**Task objective**. Everything from the line that contains "(341, 355) = (325, 398): yellow" to the end of the data below is to be reproduced verbatim; leave all else out.

* * *

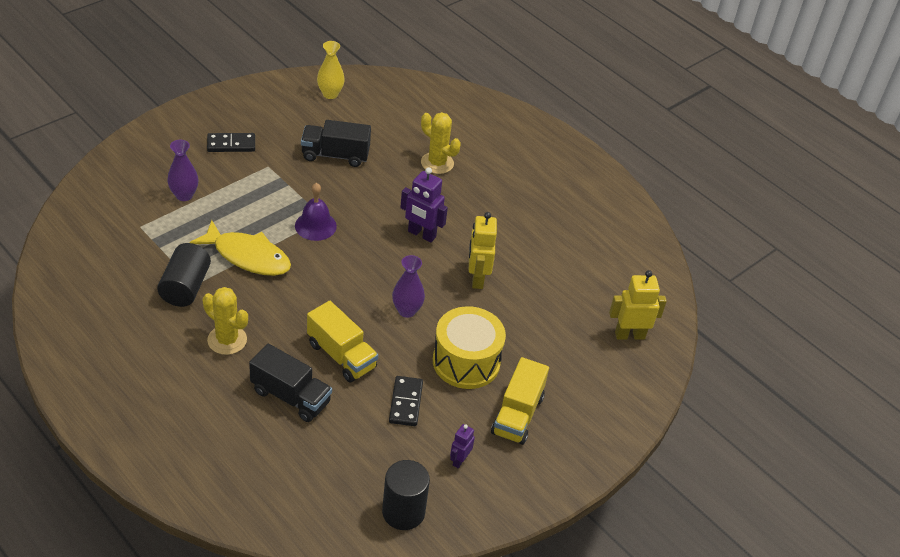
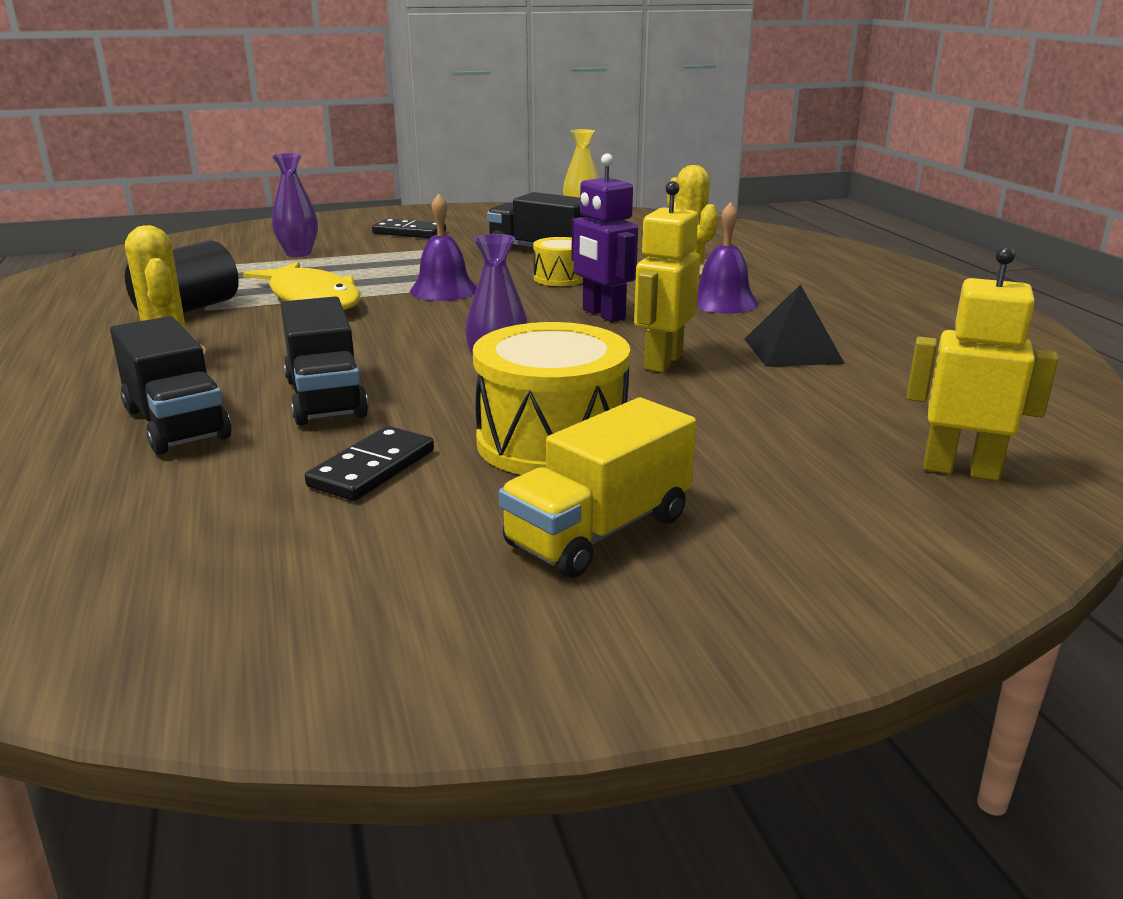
camera: 30 degrees right, 20 degrees down
(341, 355) = (325, 398): yellow truck -> black truck
(372, 193) = (560, 278): none -> yellow drum
(403, 512) = (158, 628): black cylinder -> none
(459, 460) = (391, 572): purple robot -> none
(475, 203) = (722, 302): none -> purple bell
(531, 251) = (792, 351): none -> black pyramid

* * *

**Solution**.
(341, 355) = (325, 398): yellow truck -> black truck
(372, 193) = (560, 278): none -> yellow drum
(403, 512) = (158, 628): black cylinder -> none
(459, 460) = (391, 572): purple robot -> none
(475, 203) = (722, 302): none -> purple bell
(531, 251) = (792, 351): none -> black pyramid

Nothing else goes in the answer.